* _Work request_
Look below for the lines from the one with "yellow pear [525,201,576,281]" to the one with "orange cheese [636,159,715,227]", and copy exactly those lines, both ends included.

___ Data excerpts

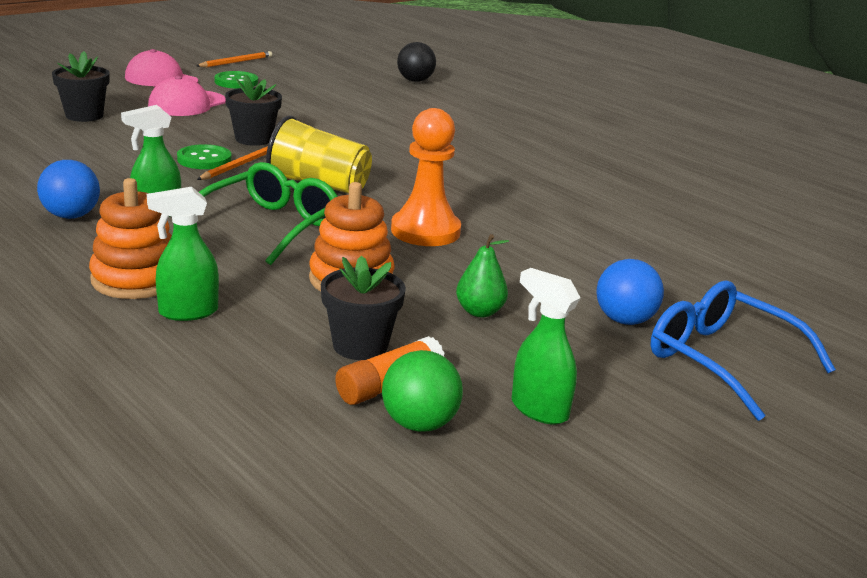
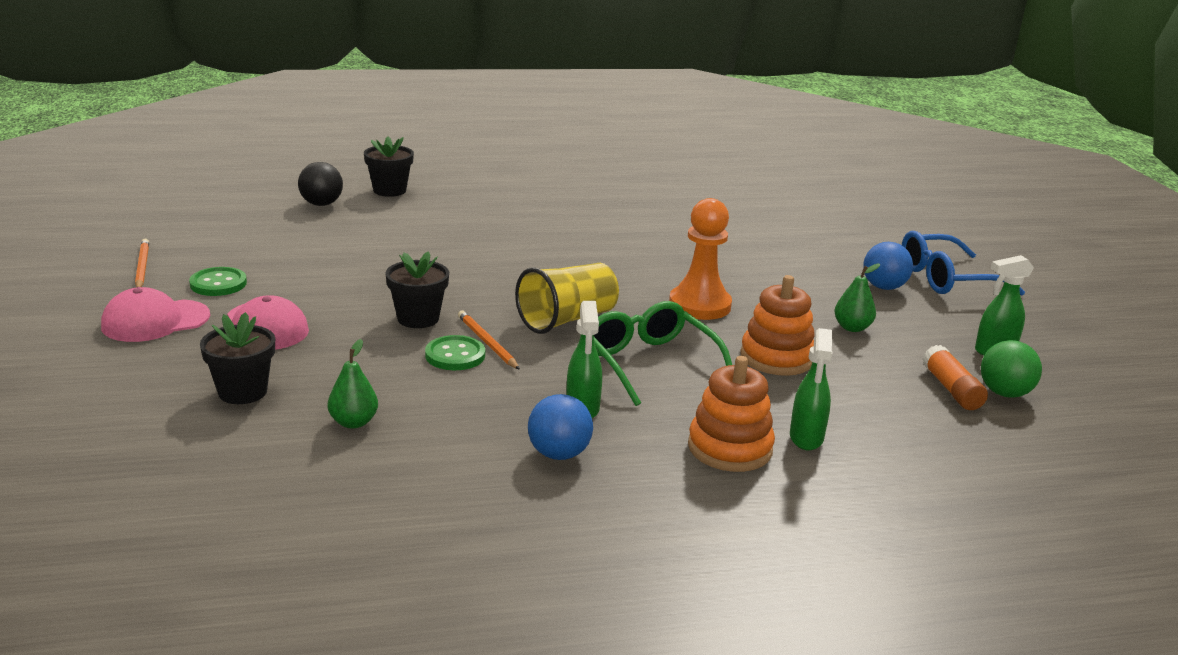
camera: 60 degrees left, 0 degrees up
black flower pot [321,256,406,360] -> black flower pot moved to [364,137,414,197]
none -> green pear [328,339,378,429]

______
___ Data excerpts

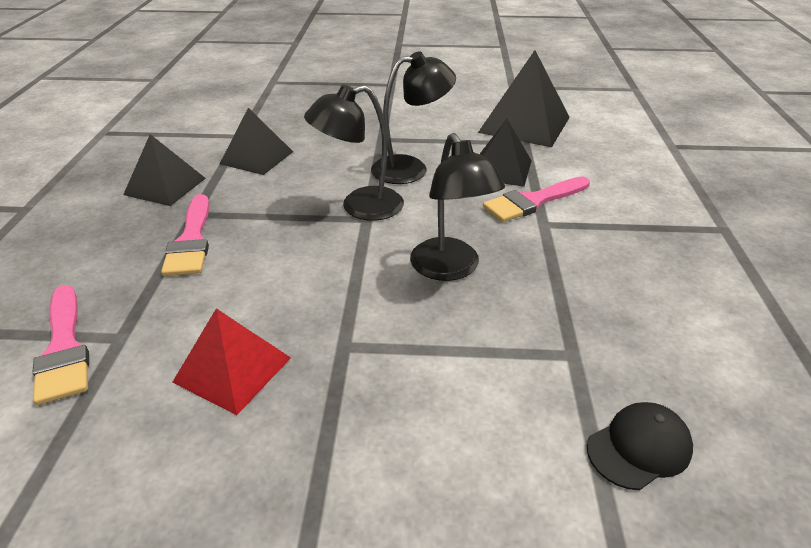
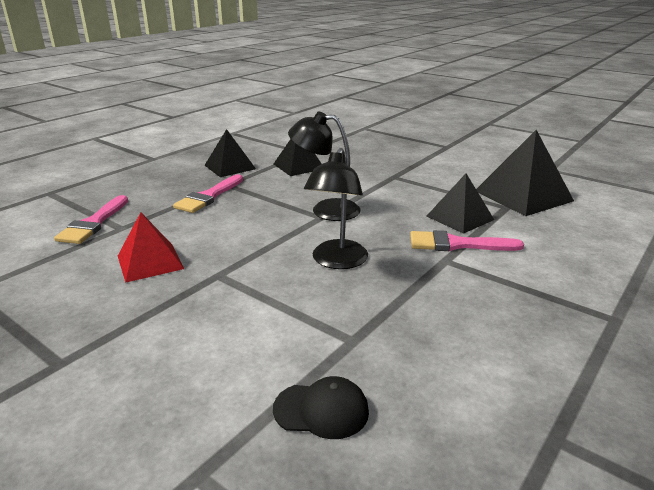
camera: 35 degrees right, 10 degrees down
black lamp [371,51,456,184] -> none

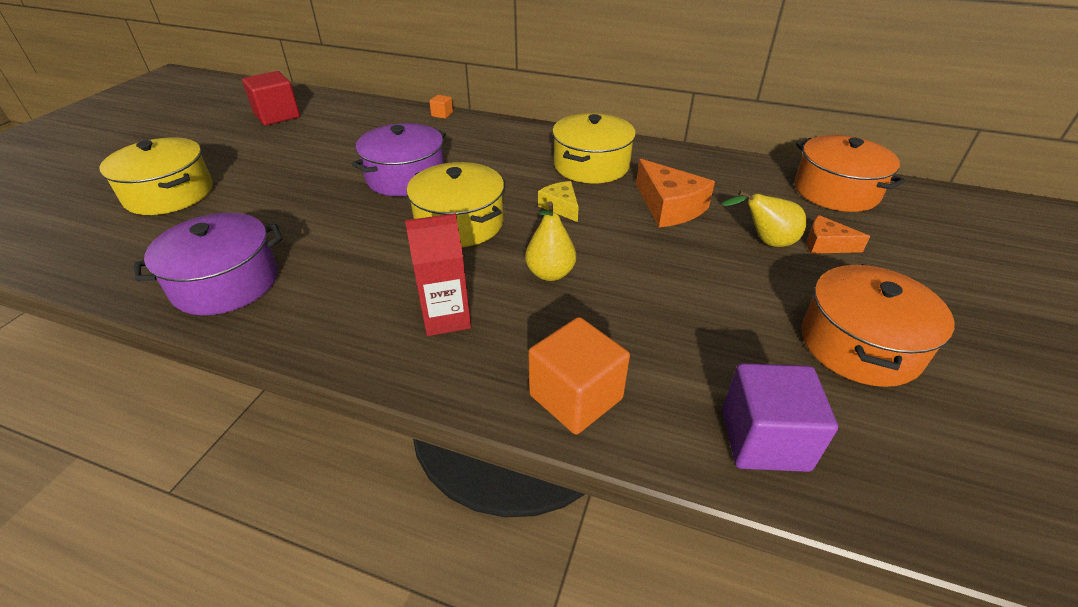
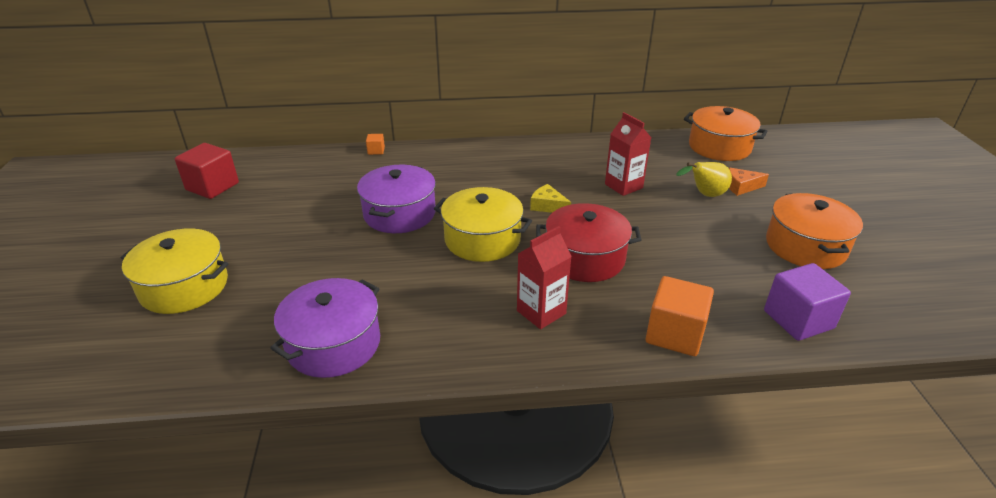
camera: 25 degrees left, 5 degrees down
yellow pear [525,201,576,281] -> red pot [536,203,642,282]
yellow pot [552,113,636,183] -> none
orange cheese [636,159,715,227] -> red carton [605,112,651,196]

______

* _Task answer_
yellow pear [525,201,576,281] -> red pot [536,203,642,282]
yellow pot [552,113,636,183] -> none
orange cheese [636,159,715,227] -> red carton [605,112,651,196]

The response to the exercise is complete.